• **TASK TO CARRY OUT**:
Reproduce all lines of the listing below in which the word "camera" occurs.

• **SOURCE MATERIAL**:
****************************************
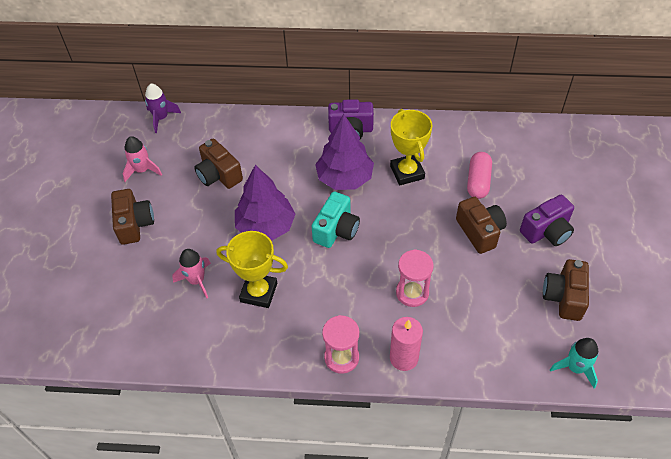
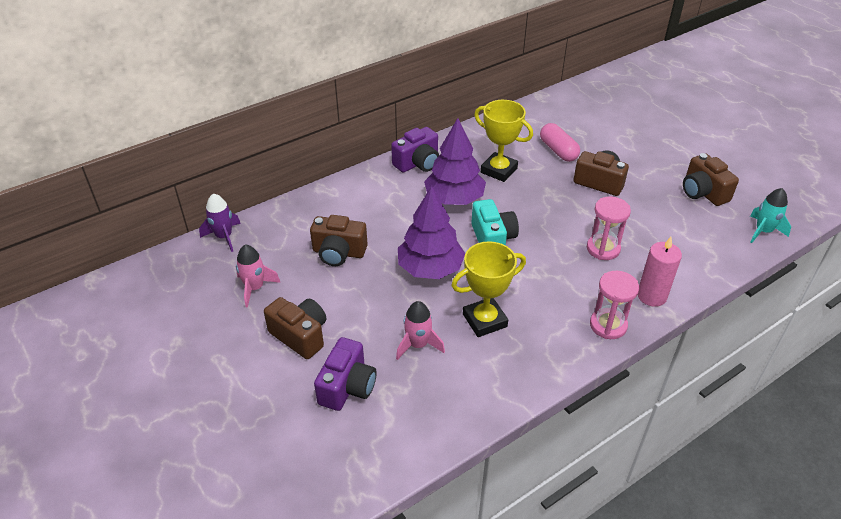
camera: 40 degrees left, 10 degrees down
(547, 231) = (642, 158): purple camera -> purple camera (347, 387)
****************************************
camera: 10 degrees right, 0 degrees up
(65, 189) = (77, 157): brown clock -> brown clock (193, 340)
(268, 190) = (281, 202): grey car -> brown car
****************************************
• **RESPONSE TO THE EXERCISE**:
camera: 40 degrees left, 10 degrees down
(547, 231) = (642, 158): purple camera -> purple camera (347, 387)
camera: 10 degrees right, 0 degrees up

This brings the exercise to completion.